[[ The records open ]]
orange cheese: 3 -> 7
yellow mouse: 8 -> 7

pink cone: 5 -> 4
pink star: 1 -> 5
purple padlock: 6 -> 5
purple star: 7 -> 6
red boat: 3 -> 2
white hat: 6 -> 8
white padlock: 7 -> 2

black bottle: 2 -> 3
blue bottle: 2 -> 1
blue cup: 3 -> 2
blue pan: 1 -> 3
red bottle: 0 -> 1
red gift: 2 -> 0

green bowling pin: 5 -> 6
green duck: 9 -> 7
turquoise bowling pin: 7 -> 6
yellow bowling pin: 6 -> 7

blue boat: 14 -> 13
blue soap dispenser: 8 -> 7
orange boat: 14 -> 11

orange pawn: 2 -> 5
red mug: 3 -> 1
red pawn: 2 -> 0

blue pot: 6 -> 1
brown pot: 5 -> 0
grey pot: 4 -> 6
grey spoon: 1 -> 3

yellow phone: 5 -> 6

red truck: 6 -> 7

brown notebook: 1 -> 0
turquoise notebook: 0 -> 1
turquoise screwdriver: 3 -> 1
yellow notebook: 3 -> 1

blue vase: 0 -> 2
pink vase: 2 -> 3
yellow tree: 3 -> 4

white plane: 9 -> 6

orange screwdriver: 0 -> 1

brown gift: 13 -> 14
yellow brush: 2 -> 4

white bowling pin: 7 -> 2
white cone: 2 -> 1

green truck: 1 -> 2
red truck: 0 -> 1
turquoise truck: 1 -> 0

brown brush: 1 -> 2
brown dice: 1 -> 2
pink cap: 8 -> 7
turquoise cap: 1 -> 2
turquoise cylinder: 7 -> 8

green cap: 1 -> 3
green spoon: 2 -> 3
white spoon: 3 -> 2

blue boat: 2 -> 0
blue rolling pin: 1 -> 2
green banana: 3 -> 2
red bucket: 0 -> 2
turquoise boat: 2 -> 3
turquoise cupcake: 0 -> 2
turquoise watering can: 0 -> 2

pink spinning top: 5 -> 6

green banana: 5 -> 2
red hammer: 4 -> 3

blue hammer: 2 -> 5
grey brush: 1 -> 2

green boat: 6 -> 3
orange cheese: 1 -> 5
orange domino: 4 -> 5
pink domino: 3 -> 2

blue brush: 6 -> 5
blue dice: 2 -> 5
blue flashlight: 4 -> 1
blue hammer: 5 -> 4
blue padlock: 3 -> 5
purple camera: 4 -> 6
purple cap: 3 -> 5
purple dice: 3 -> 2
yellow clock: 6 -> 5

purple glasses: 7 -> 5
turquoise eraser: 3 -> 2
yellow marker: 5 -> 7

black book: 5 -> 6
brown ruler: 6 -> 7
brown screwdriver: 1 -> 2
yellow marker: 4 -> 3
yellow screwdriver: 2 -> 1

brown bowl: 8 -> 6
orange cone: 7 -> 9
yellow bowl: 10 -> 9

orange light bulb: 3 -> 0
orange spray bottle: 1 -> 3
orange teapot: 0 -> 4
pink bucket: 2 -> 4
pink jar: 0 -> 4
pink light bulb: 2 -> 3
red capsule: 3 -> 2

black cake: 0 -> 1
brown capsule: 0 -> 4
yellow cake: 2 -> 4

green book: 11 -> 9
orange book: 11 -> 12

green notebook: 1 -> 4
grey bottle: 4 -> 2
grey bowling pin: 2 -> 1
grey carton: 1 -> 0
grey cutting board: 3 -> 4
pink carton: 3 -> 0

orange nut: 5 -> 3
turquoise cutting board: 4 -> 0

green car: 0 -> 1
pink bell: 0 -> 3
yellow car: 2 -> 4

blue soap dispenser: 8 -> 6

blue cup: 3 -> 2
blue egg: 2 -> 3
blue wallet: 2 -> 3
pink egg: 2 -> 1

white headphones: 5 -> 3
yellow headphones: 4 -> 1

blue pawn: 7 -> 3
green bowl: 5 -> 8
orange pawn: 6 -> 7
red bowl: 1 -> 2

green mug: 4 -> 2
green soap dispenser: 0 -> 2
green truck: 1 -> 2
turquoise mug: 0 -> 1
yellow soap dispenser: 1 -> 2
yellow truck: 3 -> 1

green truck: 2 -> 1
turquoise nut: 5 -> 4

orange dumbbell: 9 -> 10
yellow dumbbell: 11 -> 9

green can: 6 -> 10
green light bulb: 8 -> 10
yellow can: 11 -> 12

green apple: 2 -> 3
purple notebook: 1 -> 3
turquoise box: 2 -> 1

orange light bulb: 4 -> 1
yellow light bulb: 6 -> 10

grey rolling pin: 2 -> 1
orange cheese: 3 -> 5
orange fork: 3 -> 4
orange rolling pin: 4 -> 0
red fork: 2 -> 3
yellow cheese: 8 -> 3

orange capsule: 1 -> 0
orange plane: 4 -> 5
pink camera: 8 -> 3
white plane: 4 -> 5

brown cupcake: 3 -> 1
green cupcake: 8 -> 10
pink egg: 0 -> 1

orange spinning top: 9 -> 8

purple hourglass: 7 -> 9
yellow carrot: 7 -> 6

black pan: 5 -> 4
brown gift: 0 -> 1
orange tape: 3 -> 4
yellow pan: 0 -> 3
[[ The records closed ]]
(Task details) Look above for the line with "brown notebook: 1 -> 0"; retype exactly that line, every line after it up to the line with "brown brush: 1 -> 2", and that line too, nothing else.

(Exercise solution)
brown notebook: 1 -> 0
turquoise notebook: 0 -> 1
turquoise screwdriver: 3 -> 1
yellow notebook: 3 -> 1

blue vase: 0 -> 2
pink vase: 2 -> 3
yellow tree: 3 -> 4

white plane: 9 -> 6

orange screwdriver: 0 -> 1

brown gift: 13 -> 14
yellow brush: 2 -> 4

white bowling pin: 7 -> 2
white cone: 2 -> 1

green truck: 1 -> 2
red truck: 0 -> 1
turquoise truck: 1 -> 0

brown brush: 1 -> 2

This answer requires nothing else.